What to do: Copy out the full listing below as it stands, with its pictures left behind.
======== Exercise data ========
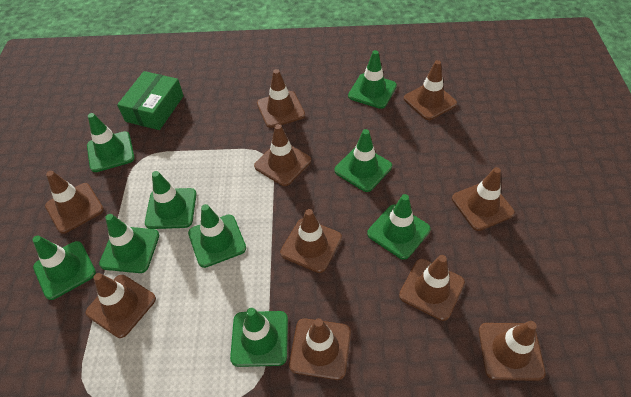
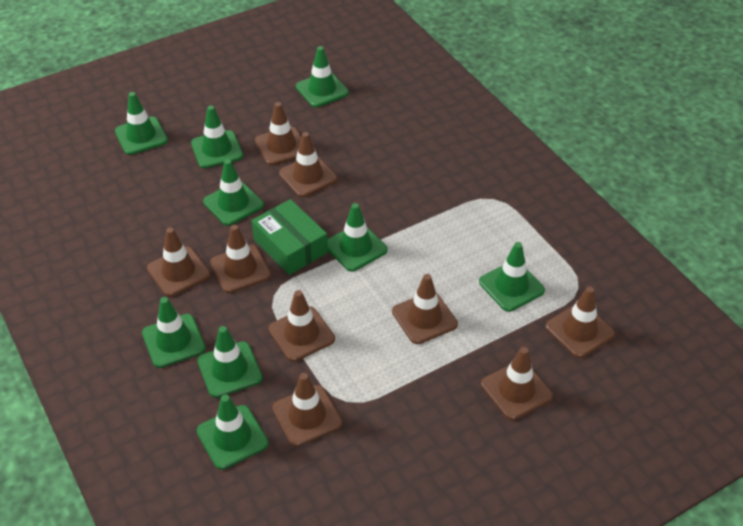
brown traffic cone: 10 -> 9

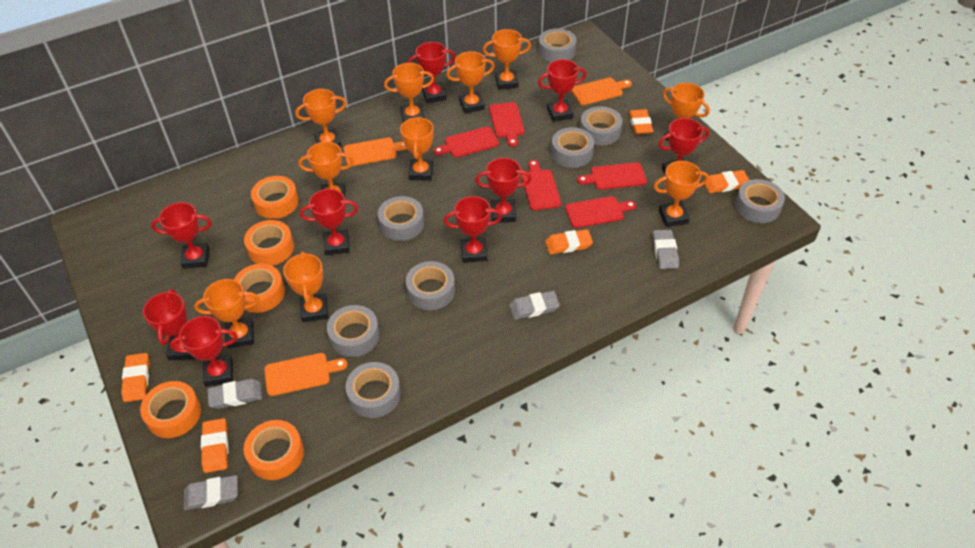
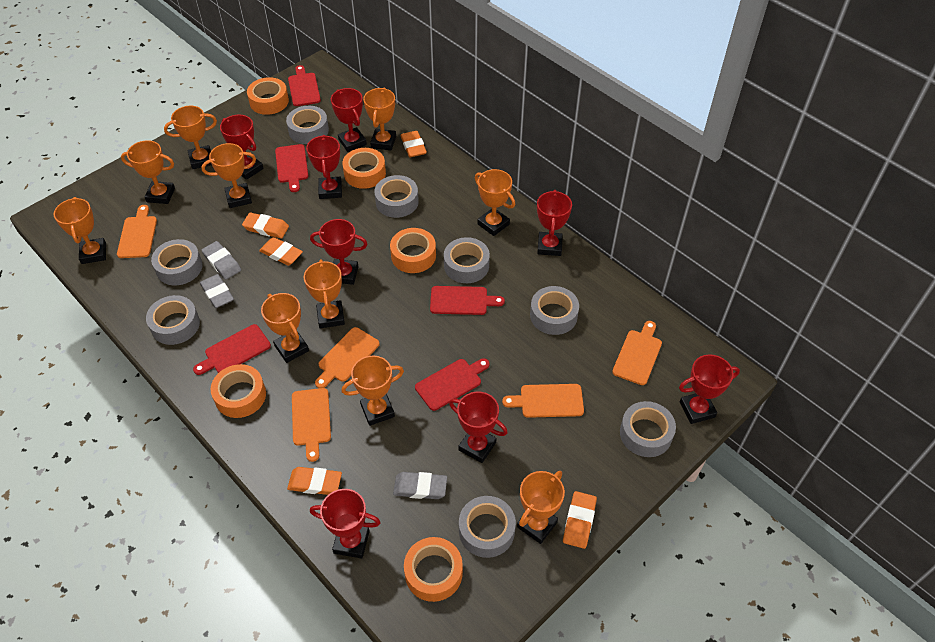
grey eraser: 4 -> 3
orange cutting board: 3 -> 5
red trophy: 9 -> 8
========
Reply:
brown traffic cone: 10 -> 9

grey eraser: 4 -> 3
orange cutting board: 3 -> 5
red trophy: 9 -> 8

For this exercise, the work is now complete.